### Records contained in a dataset
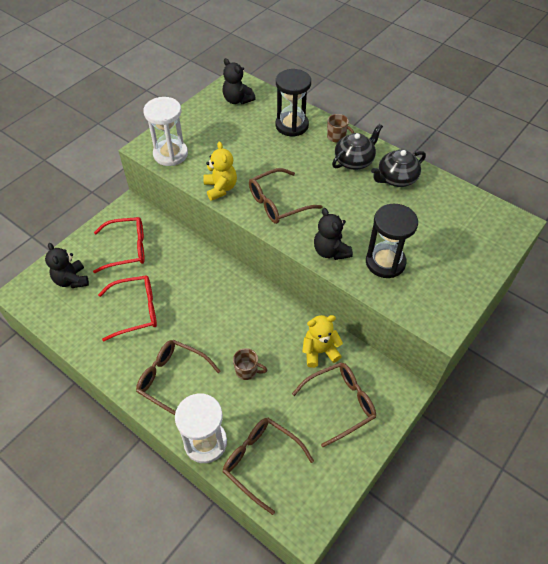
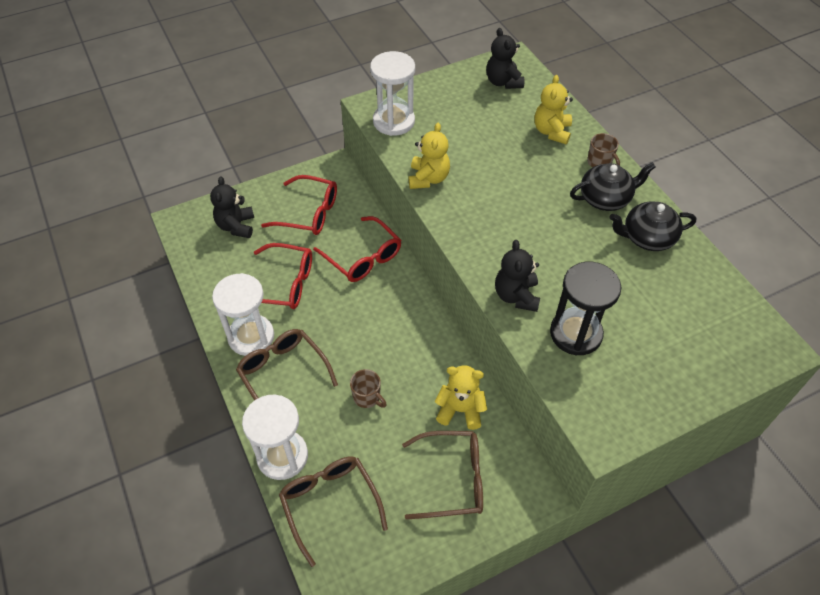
camera: 25 degrees right, 0 degrees up
(131, 362) = (251, 336): none -> white hourglass
(188, 267) = (363, 257): none -> red glasses
(278, 203) = (484, 218): brown glasses -> none
(292, 125) = (551, 132): black hourglass -> yellow teddy bear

### TASK OBJECTIVE
If pictures appear in the data, omit them and copy all other parts exactly.

### EXPECTED ANSWER
camera: 25 degrees right, 0 degrees up
(131, 362) = (251, 336): none -> white hourglass
(188, 267) = (363, 257): none -> red glasses
(278, 203) = (484, 218): brown glasses -> none
(292, 125) = (551, 132): black hourglass -> yellow teddy bear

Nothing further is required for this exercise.